-- Work item --
Write out each line of the material below once more, exactly as it appears.

(Beginning of The records)

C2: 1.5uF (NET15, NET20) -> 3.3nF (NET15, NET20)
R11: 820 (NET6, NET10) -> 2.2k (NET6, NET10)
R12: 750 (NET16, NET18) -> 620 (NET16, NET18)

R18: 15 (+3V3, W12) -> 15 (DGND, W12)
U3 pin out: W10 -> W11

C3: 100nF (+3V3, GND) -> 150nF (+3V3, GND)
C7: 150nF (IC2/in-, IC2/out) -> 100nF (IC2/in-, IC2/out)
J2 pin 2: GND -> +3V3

(End of The records)

-- Exercise answer --
C2: 1.5uF (NET15, NET20) -> 3.3nF (NET15, NET20)
R11: 820 (NET6, NET10) -> 2.2k (NET6, NET10)
R12: 750 (NET16, NET18) -> 620 (NET16, NET18)

R18: 15 (+3V3, W12) -> 15 (DGND, W12)
U3 pin out: W10 -> W11

C3: 100nF (+3V3, GND) -> 150nF (+3V3, GND)
C7: 150nF (IC2/in-, IC2/out) -> 100nF (IC2/in-, IC2/out)
J2 pin 2: GND -> +3V3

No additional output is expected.